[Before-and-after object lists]
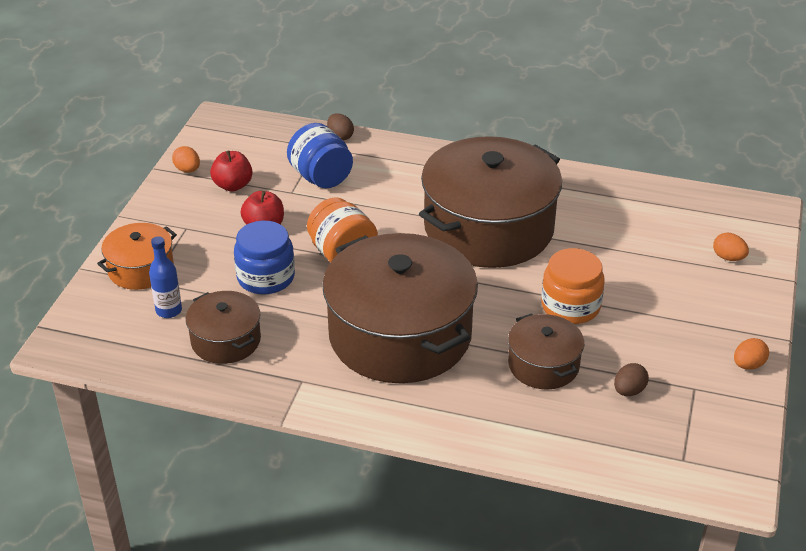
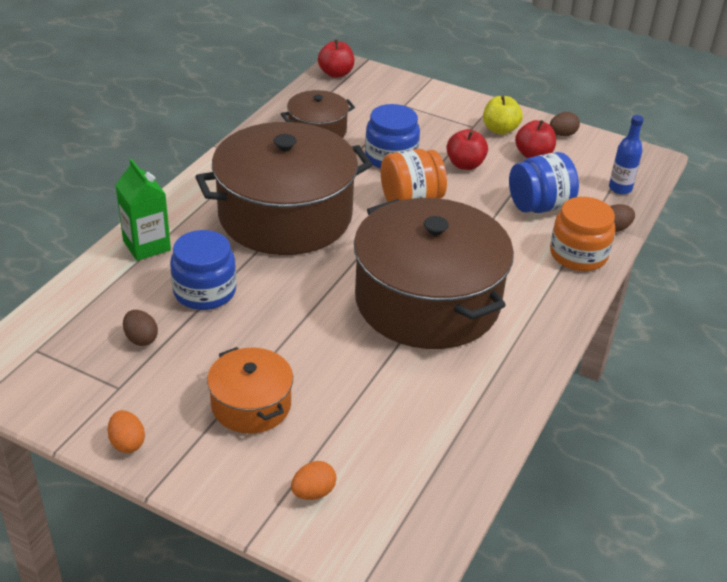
camera: 100 degrees right, 0 degrees up
(82, 348) = (336, 73): none -> red apple
(141, 269) = (421, 102): orange pot -> orange pot (251, 404)
(169, 310) = (364, 110): blue bottle -> blue bottle (620, 188)
(187, 170) = (562, 134): orange egg -> brown egg
(188, 209) = (500, 129): none -> yellow apple
(494, 426) = (147, 245): none -> green carton
(543, 365) = (205, 291): brown pot -> blue jar
(570, 306) = (279, 330): orange jar -> orange jar (578, 254)

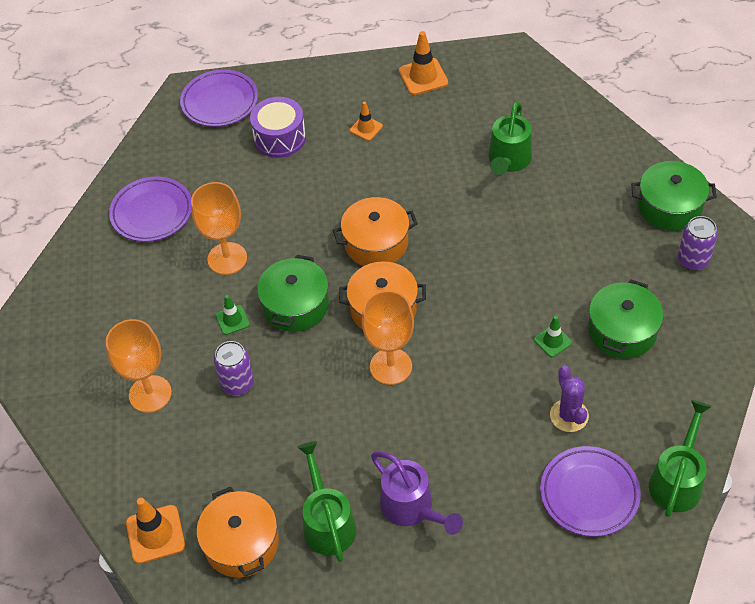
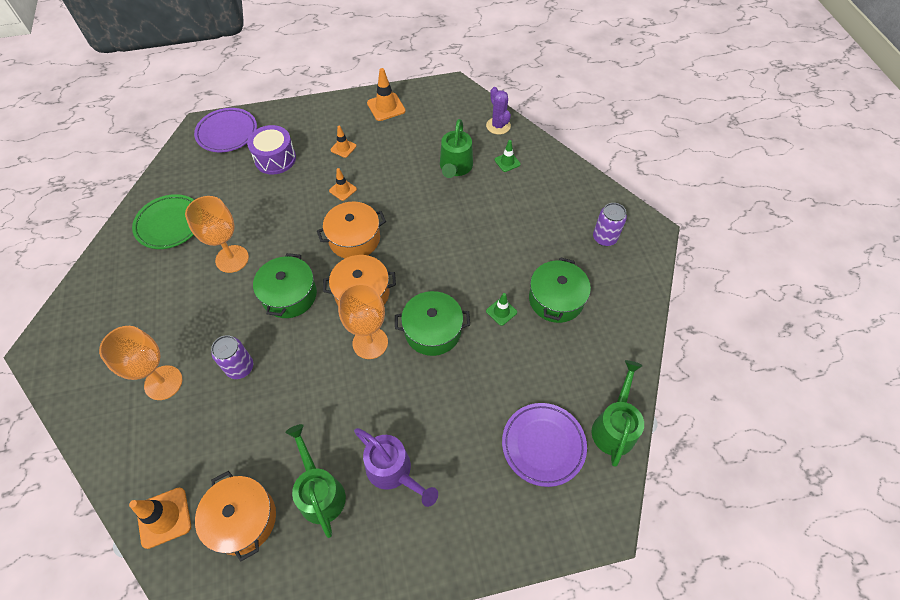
camera: 10 degrees left, 5 degrees up
(152, 213) = (170, 224): purple plate -> green plate
(232, 320) = (236, 311): green traffic cone -> green traffic cone (507, 162)
(364, 182) = (343, 190): none -> orange traffic cone
(569, 415) = (520, 375): purple cactus -> purple cactus (498, 126)
(669, 207) = (581, 197): green pot -> green pot (432, 331)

#### Assignment:
Find the line with "(570, 306) = (279, 330): orange". Return it and each line after it through the end of the data, exactly, without pictures.

#### Your response:
(570, 306) = (279, 330): orange jar -> orange jar (578, 254)

camera: 10 degrees left, 5 degrees up
(152, 213) = (170, 224): purple plate -> green plate
(232, 320) = (236, 311): green traffic cone -> green traffic cone (507, 162)
(364, 182) = (343, 190): none -> orange traffic cone
(569, 415) = (520, 375): purple cactus -> purple cactus (498, 126)
(669, 207) = (581, 197): green pot -> green pot (432, 331)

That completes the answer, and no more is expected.